### [ACTIVITY]
Go through the records below and copy out every line holding "dispenser".

*** ENTRIES PROVIDED ***

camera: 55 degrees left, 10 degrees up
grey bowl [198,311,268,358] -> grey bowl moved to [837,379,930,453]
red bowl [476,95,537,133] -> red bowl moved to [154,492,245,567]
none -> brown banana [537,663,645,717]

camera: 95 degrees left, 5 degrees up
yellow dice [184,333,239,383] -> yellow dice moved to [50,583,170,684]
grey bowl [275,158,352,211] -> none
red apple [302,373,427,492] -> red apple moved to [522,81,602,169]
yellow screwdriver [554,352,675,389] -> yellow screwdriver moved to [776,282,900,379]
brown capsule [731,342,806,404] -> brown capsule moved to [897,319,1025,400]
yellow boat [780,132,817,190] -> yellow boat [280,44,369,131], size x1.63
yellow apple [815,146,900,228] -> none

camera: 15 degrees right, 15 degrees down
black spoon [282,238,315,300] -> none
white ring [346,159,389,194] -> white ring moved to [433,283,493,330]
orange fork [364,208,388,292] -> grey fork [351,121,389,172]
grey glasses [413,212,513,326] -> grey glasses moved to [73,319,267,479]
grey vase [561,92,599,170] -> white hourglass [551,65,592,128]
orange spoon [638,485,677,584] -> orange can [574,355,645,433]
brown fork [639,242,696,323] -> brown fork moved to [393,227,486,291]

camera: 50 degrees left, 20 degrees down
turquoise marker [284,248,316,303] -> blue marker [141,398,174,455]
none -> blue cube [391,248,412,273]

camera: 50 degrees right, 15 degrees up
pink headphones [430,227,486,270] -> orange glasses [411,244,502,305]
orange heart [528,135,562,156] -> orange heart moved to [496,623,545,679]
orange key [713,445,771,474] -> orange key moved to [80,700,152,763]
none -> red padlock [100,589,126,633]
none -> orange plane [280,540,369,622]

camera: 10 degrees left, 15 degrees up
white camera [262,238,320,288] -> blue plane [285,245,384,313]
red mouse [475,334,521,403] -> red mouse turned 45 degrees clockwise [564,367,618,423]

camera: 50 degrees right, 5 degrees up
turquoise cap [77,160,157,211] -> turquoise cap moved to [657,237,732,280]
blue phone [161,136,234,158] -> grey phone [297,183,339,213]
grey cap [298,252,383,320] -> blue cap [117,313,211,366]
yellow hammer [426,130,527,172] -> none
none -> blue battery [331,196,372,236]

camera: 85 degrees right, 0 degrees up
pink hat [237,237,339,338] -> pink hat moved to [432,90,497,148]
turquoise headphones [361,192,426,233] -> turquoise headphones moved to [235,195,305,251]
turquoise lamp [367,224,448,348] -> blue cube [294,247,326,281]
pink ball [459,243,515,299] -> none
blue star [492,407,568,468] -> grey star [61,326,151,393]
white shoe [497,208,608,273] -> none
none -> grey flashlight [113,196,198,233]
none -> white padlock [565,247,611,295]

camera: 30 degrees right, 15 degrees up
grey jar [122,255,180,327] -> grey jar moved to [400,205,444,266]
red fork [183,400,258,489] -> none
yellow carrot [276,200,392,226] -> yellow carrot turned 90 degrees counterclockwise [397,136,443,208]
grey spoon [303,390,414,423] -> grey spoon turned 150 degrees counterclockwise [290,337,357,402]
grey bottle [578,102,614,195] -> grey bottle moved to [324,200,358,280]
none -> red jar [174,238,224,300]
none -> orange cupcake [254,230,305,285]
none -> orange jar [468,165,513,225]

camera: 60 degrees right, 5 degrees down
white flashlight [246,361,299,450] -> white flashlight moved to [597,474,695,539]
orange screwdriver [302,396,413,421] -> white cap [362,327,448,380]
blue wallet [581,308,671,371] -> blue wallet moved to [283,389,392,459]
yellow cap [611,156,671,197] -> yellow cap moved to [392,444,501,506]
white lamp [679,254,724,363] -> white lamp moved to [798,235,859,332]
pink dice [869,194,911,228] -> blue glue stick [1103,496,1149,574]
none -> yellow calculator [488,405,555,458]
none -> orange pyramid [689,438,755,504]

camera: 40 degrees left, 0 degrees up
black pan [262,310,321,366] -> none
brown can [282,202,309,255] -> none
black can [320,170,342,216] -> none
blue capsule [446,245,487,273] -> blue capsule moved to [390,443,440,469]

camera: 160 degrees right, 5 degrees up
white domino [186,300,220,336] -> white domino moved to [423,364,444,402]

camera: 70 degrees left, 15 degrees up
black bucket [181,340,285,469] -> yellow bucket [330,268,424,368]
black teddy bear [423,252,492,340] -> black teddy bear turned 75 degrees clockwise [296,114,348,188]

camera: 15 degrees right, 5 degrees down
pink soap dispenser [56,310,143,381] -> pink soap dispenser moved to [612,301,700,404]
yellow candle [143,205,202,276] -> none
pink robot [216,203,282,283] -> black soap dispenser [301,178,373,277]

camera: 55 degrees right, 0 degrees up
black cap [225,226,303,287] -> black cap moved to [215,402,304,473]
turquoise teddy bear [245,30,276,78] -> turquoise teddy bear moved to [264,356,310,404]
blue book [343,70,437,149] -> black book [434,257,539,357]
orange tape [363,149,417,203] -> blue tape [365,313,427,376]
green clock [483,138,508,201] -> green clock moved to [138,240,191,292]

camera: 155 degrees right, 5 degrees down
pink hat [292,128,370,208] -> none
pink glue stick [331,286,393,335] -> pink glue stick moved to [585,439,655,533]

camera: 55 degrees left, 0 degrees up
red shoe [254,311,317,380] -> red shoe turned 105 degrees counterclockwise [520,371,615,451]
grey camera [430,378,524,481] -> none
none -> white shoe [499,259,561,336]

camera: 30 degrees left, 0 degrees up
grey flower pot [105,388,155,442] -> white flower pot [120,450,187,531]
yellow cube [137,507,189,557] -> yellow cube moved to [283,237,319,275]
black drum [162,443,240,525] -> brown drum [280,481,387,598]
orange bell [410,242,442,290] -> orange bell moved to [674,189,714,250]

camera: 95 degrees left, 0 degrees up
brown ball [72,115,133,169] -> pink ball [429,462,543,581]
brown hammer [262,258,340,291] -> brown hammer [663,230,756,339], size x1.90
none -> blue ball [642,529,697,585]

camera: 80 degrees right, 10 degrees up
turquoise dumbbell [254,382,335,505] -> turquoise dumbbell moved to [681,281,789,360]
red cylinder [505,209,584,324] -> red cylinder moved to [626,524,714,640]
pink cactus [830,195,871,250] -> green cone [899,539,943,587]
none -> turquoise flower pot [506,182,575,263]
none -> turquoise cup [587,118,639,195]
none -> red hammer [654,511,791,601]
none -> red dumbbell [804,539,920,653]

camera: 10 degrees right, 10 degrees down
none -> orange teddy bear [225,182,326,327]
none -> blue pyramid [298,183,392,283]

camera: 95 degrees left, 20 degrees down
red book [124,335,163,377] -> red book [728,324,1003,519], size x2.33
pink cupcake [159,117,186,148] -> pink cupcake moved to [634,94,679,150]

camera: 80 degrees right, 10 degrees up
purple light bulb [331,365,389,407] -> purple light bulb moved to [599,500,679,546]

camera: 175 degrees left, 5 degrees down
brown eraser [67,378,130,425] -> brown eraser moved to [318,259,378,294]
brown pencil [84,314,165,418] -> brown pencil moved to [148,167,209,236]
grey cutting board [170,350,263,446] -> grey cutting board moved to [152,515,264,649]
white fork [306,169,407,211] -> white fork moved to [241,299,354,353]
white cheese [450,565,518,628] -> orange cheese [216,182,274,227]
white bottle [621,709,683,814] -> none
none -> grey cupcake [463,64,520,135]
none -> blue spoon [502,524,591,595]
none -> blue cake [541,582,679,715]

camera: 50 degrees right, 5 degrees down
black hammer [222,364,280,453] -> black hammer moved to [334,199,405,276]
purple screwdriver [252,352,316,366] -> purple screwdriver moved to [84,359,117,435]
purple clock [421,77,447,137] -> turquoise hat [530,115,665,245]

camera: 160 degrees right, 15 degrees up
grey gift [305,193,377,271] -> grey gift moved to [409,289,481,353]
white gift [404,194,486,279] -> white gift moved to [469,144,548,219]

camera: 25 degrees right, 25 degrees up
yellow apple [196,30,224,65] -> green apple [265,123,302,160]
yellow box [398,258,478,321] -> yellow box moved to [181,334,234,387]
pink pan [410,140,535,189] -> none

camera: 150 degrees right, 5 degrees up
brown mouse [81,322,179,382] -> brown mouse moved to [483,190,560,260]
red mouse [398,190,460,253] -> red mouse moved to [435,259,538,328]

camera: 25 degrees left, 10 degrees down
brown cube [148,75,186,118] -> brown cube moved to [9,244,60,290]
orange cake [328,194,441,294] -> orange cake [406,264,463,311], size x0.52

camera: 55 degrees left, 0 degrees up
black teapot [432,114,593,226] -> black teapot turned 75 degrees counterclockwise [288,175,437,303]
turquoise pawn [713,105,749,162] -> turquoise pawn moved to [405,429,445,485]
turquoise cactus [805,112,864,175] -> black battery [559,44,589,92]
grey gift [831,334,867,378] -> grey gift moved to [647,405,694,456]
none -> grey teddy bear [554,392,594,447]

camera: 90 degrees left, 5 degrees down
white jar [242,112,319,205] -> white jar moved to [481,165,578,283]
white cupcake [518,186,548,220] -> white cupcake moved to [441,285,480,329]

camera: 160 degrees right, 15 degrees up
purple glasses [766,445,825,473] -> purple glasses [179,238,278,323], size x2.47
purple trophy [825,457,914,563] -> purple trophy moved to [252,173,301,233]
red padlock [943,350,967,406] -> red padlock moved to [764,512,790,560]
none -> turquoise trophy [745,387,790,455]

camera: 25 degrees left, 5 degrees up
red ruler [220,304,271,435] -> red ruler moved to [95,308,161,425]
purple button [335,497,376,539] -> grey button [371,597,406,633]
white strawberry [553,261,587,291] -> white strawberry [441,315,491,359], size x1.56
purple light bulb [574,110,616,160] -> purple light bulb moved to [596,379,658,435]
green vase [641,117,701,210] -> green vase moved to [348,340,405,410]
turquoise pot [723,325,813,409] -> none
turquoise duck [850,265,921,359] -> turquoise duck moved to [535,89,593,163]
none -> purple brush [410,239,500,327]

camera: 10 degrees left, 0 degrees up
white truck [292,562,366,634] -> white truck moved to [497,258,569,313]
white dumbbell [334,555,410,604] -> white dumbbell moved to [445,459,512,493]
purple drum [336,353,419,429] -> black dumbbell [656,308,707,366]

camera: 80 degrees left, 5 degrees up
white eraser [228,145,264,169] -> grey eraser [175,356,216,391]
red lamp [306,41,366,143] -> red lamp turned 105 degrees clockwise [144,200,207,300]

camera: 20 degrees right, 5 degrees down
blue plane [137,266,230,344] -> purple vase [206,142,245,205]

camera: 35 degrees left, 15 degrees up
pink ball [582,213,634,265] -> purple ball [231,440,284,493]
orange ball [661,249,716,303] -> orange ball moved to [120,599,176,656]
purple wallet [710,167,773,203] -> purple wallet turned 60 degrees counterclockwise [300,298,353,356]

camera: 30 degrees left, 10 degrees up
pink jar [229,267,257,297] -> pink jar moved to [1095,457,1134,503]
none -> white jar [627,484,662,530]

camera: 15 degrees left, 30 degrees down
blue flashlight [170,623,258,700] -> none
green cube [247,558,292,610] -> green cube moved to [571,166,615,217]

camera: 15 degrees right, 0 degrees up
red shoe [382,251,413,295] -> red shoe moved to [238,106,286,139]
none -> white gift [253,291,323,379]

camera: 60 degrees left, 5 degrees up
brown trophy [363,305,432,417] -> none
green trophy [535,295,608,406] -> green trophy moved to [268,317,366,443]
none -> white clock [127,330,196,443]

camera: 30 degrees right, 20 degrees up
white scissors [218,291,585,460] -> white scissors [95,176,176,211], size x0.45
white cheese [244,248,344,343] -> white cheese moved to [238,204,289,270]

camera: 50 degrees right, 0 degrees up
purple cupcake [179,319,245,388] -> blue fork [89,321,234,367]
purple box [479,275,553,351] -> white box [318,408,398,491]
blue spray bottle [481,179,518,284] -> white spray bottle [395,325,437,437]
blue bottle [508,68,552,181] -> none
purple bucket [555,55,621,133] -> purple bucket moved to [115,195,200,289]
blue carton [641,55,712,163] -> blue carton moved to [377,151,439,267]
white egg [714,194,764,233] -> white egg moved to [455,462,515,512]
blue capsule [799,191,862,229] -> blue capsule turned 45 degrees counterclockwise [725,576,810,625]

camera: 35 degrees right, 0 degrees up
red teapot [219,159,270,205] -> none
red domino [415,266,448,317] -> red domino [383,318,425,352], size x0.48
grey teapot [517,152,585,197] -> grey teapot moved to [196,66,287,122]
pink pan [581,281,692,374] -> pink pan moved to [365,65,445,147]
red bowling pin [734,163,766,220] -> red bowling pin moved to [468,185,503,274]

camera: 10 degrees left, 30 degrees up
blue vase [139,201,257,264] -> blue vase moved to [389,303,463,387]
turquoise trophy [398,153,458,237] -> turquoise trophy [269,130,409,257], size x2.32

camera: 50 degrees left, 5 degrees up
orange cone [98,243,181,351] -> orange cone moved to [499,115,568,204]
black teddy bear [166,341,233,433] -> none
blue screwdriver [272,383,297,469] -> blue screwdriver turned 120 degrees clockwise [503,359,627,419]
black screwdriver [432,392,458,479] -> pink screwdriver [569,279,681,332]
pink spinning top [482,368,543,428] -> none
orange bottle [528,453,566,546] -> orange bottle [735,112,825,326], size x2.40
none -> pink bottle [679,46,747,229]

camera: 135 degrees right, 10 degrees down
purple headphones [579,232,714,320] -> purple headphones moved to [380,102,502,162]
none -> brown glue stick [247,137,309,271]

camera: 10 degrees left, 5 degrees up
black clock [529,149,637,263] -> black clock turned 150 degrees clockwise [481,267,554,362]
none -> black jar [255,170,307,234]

***

### [RESULT OF THIS EXERCISE]
pink soap dispenser [56,310,143,381] -> pink soap dispenser moved to [612,301,700,404]
pink robot [216,203,282,283] -> black soap dispenser [301,178,373,277]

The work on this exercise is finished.